Challenge
Extract each line from the entries below that contains the word "umbrella".

Information provided
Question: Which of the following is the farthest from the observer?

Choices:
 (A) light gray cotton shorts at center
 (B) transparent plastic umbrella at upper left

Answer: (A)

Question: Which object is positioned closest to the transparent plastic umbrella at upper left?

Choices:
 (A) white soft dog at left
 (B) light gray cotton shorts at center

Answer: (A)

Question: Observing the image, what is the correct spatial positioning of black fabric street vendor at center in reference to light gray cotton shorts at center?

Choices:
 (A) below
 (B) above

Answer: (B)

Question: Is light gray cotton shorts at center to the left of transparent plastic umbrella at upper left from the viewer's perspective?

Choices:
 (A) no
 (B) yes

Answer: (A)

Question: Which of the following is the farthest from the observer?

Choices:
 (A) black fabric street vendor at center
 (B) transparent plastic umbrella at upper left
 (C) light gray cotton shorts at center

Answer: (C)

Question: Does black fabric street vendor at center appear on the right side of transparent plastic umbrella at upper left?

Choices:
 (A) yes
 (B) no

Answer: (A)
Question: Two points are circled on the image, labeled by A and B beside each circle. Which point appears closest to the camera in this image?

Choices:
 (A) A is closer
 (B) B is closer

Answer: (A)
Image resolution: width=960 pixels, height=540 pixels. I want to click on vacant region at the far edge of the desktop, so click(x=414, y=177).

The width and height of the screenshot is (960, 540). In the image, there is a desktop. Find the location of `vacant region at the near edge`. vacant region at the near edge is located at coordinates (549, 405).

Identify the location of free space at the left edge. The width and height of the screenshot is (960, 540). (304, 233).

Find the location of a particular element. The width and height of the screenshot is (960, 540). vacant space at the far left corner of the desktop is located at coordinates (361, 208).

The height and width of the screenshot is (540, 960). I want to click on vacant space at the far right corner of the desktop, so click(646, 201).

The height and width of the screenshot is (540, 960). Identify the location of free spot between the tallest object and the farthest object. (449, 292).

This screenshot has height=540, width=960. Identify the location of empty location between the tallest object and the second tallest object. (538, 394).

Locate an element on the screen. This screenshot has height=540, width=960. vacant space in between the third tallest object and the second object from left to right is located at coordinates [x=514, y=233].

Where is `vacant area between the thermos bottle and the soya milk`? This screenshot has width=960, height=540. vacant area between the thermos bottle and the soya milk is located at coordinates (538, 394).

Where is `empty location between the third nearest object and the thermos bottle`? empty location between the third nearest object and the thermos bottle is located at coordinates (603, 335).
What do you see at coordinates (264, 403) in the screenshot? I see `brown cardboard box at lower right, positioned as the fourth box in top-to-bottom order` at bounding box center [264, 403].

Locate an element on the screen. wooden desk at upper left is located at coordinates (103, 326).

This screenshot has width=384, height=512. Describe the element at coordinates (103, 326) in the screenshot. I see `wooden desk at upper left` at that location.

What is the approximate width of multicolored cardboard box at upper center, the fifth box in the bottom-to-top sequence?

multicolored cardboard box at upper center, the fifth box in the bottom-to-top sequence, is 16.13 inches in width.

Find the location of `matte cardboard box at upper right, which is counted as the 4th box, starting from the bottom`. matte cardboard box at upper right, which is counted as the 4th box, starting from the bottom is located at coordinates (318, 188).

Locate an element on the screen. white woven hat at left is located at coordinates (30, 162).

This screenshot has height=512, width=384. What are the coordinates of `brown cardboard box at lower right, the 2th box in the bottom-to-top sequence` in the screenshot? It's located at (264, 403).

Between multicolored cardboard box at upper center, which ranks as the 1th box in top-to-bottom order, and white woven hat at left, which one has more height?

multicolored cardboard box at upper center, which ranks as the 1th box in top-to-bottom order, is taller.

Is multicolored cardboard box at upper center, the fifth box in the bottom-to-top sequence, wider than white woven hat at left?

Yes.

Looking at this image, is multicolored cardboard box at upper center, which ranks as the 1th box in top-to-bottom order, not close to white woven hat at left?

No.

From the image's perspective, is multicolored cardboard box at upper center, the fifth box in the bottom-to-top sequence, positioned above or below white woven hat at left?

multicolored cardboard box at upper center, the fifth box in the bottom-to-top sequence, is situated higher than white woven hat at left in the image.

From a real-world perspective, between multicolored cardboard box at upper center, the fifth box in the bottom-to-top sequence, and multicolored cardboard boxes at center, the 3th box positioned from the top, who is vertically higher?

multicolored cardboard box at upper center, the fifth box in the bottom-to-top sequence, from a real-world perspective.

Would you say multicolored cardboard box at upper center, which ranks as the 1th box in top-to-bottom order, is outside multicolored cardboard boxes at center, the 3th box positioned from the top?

Solution to this problem
 (B) transparent plastic umbrella at upper left
Question: Which object is positioned closest to the transparent plastic umbrella at upper left?
Question: Is light gray cotton shorts at center to the left of transparent plastic umbrella at upper left from the viewer's perspective?
 (B) transparent plastic umbrella at upper left
Question: Does black fabric street vendor at center appear on the right side of transparent plastic umbrella at upper left?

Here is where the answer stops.